*Problem details*: When you reach the line containing "red diamond: moved" in the data below, begin returning lines exactly as written, and stop once the line containing "cyan ellipse: rotated 32 degrees clockwise" has been returned.

+++

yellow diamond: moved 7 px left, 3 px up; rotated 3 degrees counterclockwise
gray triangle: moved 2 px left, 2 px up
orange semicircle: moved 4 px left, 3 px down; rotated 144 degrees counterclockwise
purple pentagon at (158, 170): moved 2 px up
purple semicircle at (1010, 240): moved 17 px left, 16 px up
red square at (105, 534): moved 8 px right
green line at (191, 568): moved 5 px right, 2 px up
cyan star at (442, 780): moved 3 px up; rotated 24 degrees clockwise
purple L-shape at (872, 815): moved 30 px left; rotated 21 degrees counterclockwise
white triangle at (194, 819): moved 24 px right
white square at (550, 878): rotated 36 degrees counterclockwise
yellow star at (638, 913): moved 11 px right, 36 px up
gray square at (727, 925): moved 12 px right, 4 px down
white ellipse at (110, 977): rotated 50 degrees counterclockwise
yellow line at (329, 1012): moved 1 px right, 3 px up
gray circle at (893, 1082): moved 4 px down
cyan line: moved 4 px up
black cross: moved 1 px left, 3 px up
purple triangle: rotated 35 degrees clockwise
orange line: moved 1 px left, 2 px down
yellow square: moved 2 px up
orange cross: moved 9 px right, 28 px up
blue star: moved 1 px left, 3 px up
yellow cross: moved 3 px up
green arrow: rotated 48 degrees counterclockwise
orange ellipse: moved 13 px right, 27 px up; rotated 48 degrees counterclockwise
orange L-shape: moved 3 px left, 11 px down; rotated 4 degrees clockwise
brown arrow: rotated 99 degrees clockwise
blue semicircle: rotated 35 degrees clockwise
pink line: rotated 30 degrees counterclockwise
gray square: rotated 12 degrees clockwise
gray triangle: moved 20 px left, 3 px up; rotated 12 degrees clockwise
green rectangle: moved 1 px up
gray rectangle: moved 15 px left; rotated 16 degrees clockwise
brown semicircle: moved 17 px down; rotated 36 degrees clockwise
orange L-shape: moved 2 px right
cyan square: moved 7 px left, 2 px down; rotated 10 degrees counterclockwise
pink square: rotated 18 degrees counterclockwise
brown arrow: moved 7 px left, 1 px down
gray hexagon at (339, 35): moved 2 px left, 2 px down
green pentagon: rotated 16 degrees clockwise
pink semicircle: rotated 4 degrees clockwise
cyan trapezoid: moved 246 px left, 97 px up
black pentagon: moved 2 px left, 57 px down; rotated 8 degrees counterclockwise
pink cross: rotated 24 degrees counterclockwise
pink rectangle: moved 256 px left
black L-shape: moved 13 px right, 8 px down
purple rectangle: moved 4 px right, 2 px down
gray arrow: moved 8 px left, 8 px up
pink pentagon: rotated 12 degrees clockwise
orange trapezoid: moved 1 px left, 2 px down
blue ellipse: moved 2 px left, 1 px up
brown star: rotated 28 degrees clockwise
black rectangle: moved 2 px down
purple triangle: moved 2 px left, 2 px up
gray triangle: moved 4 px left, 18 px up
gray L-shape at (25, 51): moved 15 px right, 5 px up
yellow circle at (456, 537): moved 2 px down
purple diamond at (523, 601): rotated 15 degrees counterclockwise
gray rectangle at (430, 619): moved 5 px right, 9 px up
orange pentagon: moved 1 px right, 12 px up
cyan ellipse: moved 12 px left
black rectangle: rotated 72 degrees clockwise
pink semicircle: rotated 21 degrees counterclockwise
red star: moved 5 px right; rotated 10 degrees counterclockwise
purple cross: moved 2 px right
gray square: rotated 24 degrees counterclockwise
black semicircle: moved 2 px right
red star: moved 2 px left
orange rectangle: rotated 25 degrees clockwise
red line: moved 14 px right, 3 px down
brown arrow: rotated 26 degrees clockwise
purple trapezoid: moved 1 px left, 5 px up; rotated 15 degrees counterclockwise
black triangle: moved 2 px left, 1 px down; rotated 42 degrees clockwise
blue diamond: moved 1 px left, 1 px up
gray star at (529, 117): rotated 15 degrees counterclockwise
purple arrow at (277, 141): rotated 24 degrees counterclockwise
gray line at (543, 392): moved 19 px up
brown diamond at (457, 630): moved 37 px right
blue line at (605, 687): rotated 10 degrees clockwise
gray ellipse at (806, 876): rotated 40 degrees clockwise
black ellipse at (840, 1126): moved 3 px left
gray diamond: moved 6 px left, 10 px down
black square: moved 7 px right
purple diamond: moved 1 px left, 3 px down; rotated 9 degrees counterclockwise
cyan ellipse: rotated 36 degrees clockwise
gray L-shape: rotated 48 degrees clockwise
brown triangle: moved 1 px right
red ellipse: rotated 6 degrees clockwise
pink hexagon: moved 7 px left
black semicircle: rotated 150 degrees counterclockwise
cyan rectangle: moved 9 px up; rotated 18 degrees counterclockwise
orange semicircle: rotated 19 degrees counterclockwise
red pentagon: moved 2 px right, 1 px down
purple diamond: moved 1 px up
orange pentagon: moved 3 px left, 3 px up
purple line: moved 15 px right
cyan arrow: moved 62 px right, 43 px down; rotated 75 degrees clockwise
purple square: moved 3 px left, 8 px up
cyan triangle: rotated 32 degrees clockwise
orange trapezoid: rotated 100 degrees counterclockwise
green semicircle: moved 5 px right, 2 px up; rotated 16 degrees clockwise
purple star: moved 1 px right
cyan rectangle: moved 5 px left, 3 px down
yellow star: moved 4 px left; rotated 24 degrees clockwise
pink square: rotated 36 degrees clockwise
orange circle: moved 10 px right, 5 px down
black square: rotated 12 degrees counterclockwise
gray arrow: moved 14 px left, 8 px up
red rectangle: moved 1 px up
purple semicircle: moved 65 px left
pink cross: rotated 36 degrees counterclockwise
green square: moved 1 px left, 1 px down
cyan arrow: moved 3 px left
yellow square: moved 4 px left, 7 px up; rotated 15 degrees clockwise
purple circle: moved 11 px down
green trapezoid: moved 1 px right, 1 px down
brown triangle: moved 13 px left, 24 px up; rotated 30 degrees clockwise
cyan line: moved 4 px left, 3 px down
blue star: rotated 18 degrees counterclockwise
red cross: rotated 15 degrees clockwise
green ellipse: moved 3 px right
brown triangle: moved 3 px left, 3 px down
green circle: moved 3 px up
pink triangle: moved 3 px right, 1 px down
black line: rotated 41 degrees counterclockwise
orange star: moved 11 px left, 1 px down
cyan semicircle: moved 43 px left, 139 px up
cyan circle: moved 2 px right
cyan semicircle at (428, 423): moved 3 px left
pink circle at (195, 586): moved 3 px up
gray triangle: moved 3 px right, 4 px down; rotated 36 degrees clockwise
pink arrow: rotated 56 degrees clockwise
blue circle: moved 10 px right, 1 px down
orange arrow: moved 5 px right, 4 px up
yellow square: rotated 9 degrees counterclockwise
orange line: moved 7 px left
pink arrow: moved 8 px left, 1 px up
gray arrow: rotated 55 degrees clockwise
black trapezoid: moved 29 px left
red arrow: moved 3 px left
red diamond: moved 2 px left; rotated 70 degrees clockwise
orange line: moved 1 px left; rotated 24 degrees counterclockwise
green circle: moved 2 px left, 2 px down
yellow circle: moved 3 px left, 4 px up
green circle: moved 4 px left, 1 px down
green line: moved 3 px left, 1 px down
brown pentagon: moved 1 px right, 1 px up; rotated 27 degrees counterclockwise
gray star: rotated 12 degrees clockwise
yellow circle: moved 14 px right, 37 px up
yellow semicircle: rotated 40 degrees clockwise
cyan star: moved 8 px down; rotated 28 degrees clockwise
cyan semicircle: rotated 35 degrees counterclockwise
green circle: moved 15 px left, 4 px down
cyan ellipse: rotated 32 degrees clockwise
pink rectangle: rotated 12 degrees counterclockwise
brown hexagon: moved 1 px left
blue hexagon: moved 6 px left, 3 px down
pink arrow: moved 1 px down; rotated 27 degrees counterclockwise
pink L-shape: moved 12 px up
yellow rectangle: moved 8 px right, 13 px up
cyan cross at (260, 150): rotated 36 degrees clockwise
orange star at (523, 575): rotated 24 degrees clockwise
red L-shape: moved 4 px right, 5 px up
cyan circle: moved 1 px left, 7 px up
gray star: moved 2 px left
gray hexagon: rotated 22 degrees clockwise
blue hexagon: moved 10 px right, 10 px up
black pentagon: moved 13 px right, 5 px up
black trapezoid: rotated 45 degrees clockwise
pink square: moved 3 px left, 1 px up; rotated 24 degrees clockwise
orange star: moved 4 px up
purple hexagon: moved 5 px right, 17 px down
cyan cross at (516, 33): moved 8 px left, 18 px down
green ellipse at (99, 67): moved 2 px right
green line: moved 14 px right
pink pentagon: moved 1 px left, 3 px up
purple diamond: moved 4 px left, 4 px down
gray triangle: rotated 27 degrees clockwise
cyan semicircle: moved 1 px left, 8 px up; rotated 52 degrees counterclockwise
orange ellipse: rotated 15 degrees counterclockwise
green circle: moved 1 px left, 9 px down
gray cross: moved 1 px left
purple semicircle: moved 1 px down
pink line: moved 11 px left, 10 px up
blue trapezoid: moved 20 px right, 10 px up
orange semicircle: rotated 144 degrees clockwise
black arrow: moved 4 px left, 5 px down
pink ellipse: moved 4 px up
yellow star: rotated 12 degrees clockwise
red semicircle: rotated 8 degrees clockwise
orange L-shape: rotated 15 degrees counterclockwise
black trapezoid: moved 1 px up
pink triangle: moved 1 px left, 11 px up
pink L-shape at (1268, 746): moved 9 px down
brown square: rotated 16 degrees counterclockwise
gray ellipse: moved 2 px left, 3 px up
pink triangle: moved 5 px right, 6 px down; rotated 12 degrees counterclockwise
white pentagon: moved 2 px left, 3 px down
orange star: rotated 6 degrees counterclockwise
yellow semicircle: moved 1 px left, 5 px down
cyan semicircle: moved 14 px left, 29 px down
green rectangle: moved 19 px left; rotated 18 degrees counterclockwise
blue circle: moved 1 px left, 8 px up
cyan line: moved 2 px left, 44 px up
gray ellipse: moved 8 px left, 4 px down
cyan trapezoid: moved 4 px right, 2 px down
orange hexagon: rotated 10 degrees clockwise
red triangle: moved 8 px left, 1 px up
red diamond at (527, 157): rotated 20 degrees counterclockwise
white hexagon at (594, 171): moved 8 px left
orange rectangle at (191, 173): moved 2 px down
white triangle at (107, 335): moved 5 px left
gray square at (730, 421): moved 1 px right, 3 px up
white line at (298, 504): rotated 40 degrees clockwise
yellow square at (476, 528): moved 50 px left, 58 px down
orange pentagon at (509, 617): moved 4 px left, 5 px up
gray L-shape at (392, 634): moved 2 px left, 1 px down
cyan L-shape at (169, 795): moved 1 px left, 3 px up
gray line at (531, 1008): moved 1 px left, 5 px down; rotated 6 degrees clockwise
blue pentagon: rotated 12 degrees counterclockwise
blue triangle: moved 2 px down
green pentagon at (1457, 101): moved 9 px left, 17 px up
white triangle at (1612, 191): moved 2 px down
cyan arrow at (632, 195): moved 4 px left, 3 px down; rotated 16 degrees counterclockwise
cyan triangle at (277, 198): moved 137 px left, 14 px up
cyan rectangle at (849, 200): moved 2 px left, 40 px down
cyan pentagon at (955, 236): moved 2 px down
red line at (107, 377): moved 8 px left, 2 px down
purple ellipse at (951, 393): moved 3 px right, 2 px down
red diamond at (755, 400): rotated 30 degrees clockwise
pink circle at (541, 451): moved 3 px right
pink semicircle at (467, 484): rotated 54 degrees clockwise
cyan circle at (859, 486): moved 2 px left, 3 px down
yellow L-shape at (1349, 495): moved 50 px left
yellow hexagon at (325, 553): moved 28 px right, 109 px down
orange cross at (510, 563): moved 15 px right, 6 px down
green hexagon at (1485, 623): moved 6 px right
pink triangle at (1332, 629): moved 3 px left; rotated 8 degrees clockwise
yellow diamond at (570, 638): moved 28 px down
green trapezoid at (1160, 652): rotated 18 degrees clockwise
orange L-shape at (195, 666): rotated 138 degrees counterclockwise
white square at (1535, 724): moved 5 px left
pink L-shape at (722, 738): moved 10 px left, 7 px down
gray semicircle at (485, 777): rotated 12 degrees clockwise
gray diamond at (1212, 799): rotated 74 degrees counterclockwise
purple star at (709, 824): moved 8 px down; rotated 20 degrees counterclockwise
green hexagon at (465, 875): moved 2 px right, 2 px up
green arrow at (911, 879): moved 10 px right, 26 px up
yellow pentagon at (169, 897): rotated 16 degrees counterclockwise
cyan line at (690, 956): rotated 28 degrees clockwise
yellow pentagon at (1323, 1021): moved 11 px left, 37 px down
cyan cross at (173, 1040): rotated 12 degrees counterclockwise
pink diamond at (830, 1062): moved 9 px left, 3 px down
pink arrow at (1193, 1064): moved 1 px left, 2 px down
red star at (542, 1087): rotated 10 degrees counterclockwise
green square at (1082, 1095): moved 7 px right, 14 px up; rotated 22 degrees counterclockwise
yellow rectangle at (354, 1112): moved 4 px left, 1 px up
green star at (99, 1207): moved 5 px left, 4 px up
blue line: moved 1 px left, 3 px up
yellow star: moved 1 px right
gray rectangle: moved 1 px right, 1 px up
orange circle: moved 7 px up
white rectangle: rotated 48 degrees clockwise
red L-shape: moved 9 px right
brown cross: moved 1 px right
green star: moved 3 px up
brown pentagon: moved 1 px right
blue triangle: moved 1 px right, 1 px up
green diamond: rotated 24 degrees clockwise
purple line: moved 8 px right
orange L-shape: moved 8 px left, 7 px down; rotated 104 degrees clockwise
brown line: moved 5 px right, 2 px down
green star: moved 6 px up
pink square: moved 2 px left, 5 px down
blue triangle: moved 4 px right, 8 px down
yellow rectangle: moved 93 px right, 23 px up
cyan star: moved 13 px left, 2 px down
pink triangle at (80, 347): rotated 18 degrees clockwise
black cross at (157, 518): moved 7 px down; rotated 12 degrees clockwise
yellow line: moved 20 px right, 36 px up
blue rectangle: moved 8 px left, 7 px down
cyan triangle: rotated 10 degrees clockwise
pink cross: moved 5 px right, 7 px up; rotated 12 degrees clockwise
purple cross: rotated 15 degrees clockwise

+++

*Task solution*:
red diamond: moved 2 px left; rotated 70 degrees clockwise
orange line: moved 1 px left; rotated 24 degrees counterclockwise
green circle: moved 2 px left, 2 px down
yellow circle: moved 3 px left, 4 px up
green circle: moved 4 px left, 1 px down
green line: moved 3 px left, 1 px down
brown pentagon: moved 1 px right, 1 px up; rotated 27 degrees counterclockwise
gray star: rotated 12 degrees clockwise
yellow circle: moved 14 px right, 37 px up
yellow semicircle: rotated 40 degrees clockwise
cyan star: moved 8 px down; rotated 28 degrees clockwise
cyan semicircle: rotated 35 degrees counterclockwise
green circle: moved 15 px left, 4 px down
cyan ellipse: rotated 32 degrees clockwise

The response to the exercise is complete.